EXERCISE OBJECTIVE: From the line with "Someone put down the vase" through the line with "Someone put down the brush", repeat the entries verbatim, both end lines included, and add nothing.

SOURCE INFORMATION:
···

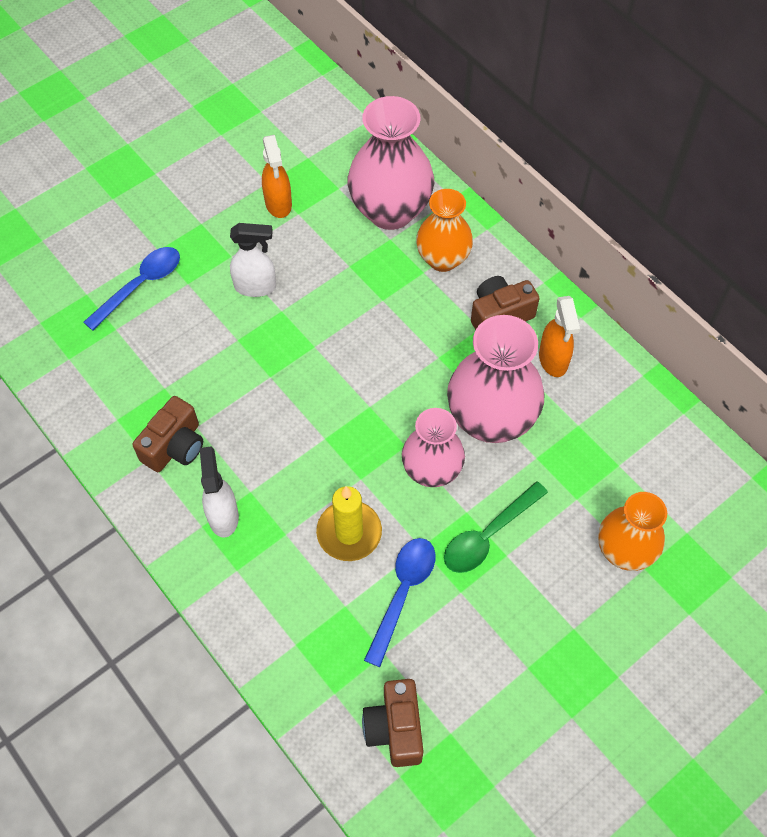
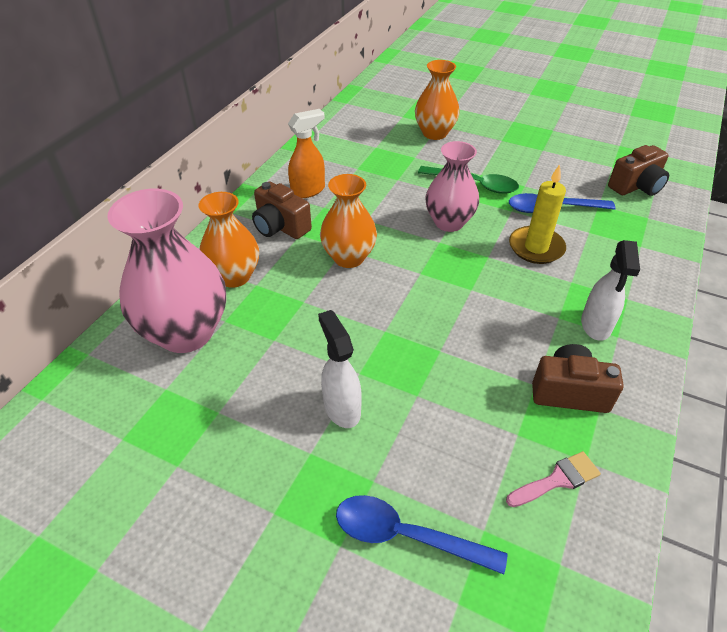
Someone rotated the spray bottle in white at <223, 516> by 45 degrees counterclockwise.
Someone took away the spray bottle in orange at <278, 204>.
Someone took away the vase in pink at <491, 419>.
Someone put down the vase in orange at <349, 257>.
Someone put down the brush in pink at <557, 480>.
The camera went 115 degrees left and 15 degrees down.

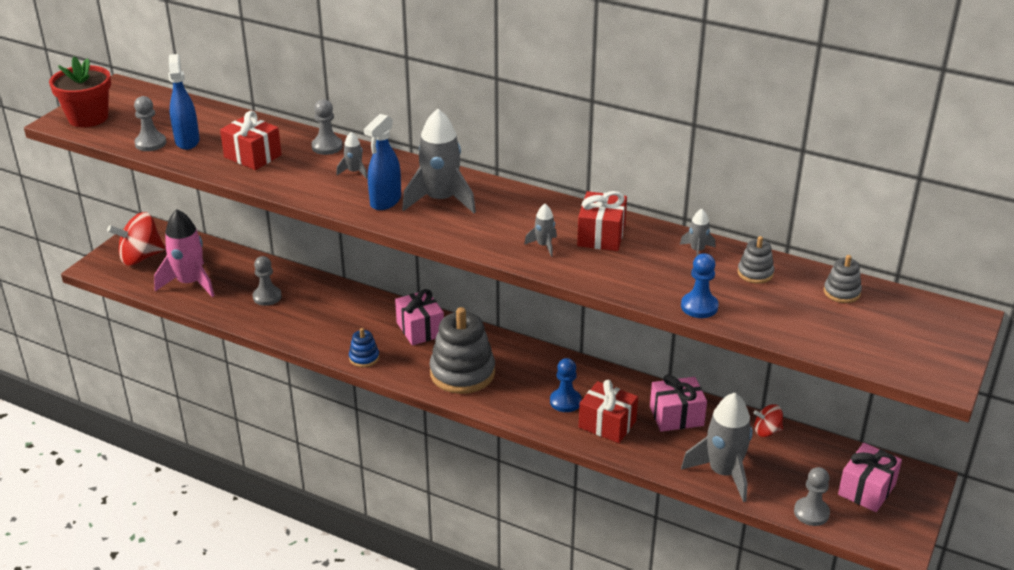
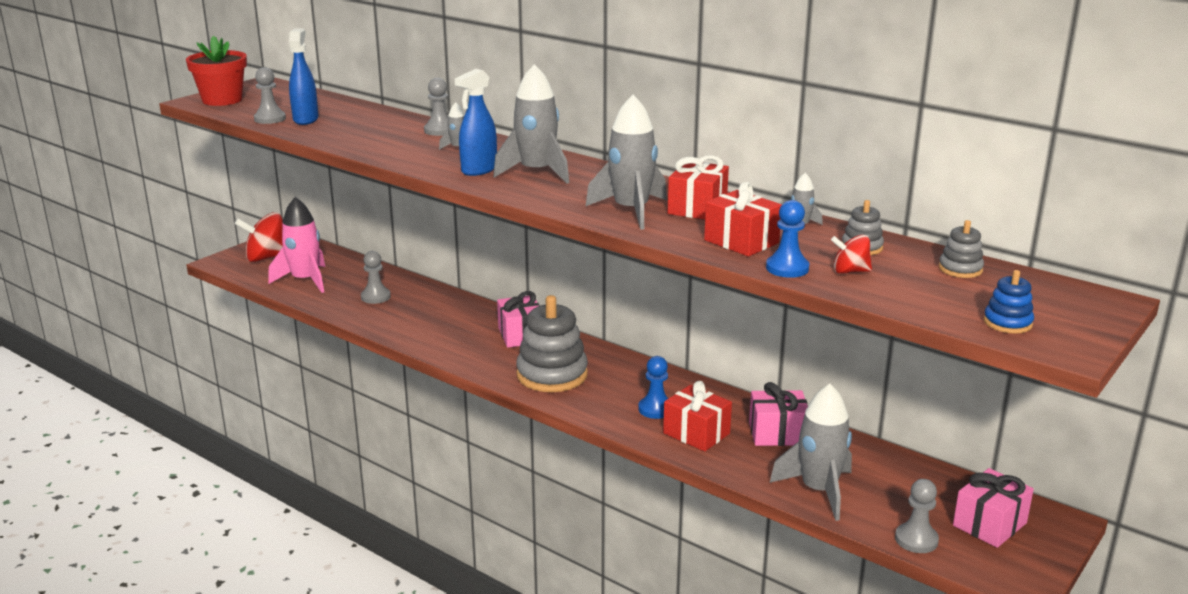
Someone carried the gift in red from <252, 156> to <741, 241>.
Someone carried the stacking toy in blue from <364, 358> to <1007, 323>.
Someone scaled the rocket in grey at <544, 245> by 2.17.
Someone carried the spinning top in red from <767, 431> to <850, 271>.
The camera went 10 degrees right and 10 degrees down.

···

TASK ANSWER:
Someone put down the vase in orange at <349, 257>.
Someone put down the brush in pink at <557, 480>.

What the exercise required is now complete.